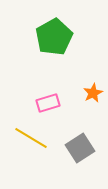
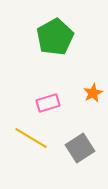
green pentagon: moved 1 px right
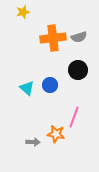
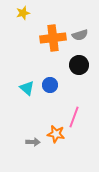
yellow star: moved 1 px down
gray semicircle: moved 1 px right, 2 px up
black circle: moved 1 px right, 5 px up
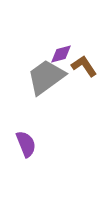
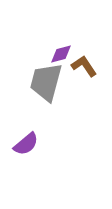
gray trapezoid: moved 5 px down; rotated 39 degrees counterclockwise
purple semicircle: rotated 72 degrees clockwise
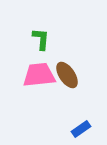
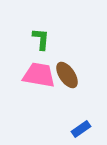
pink trapezoid: rotated 16 degrees clockwise
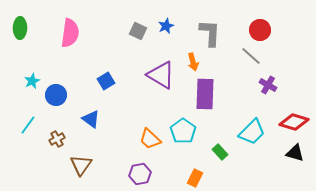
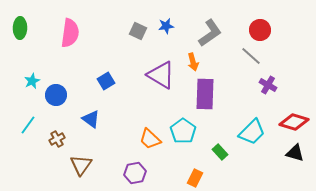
blue star: rotated 14 degrees clockwise
gray L-shape: rotated 52 degrees clockwise
purple hexagon: moved 5 px left, 1 px up
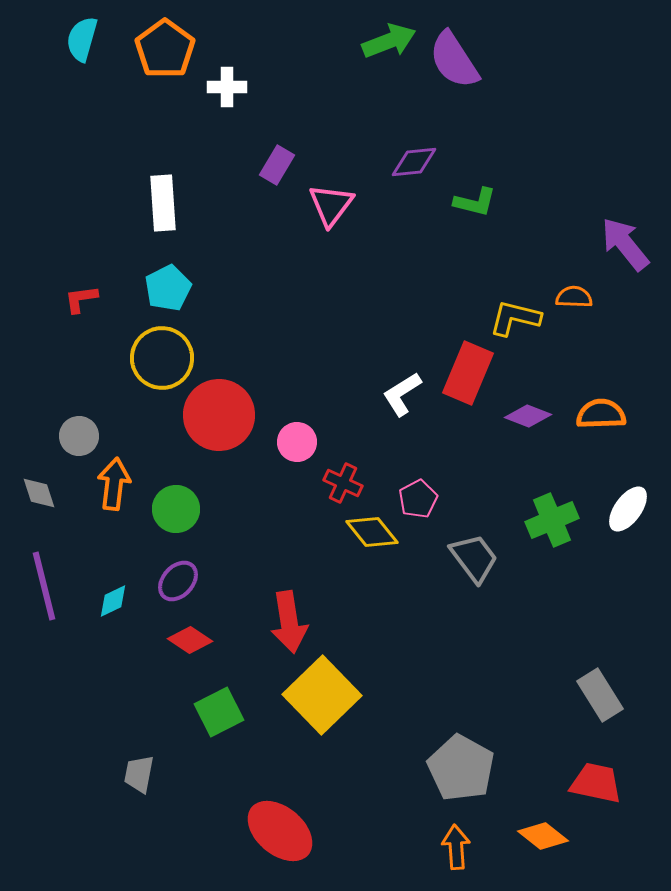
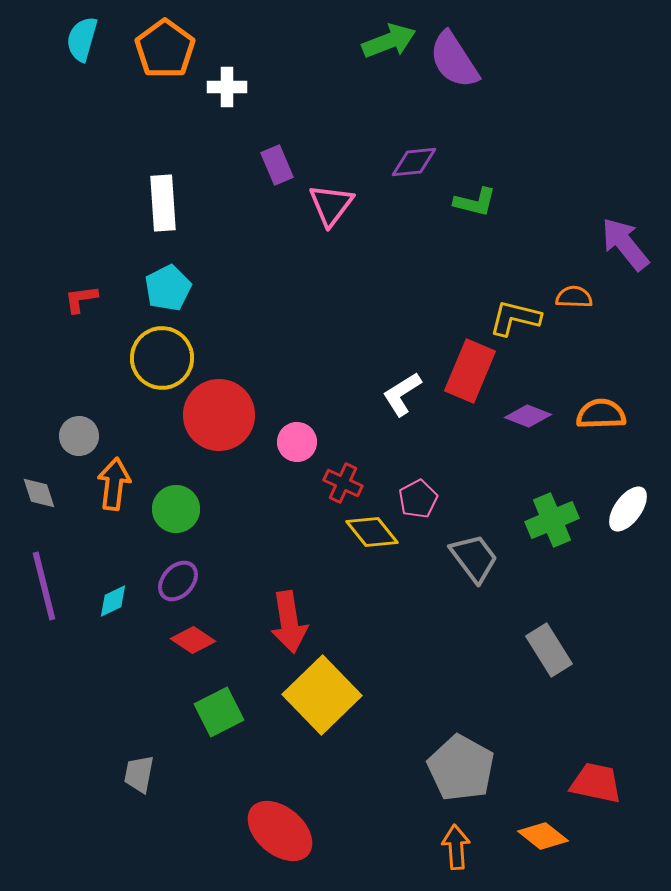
purple rectangle at (277, 165): rotated 54 degrees counterclockwise
red rectangle at (468, 373): moved 2 px right, 2 px up
red diamond at (190, 640): moved 3 px right
gray rectangle at (600, 695): moved 51 px left, 45 px up
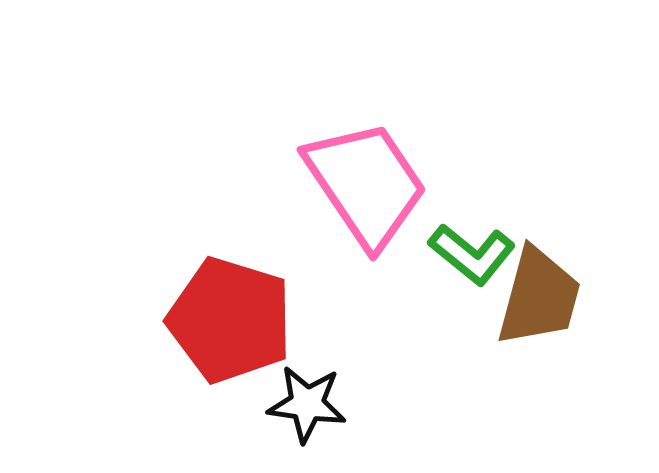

--- --- ---

• _Your goal_: Return the material above in exact form. Pictures stay out.

• _Written answer_:
green pentagon: moved 1 px right
yellow star: moved 1 px down
gray semicircle: moved 1 px right, 2 px up
black circle: moved 1 px right, 5 px up
gray trapezoid: moved 5 px down; rotated 39 degrees counterclockwise
purple semicircle: rotated 72 degrees clockwise
pink trapezoid: rotated 16 degrees clockwise
blue star: rotated 14 degrees clockwise
gray L-shape: rotated 52 degrees clockwise
purple hexagon: moved 5 px left, 1 px up
purple rectangle at (277, 165): rotated 54 degrees counterclockwise
red rectangle at (468, 373): moved 2 px right, 2 px up
red diamond at (190, 640): moved 3 px right
gray rectangle at (600, 695): moved 51 px left, 45 px up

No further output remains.